What the task requires -> The full listing below is to be written out exactly.
■ ■ ■
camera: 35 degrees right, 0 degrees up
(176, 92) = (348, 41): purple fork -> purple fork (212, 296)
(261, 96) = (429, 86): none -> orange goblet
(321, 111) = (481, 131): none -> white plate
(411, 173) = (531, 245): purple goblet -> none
■ ■ ■
Written answer ->
camera: 35 degrees right, 0 degrees up
(176, 92) = (348, 41): purple fork -> purple fork (212, 296)
(261, 96) = (429, 86): none -> orange goblet
(321, 111) = (481, 131): none -> white plate
(411, 173) = (531, 245): purple goblet -> none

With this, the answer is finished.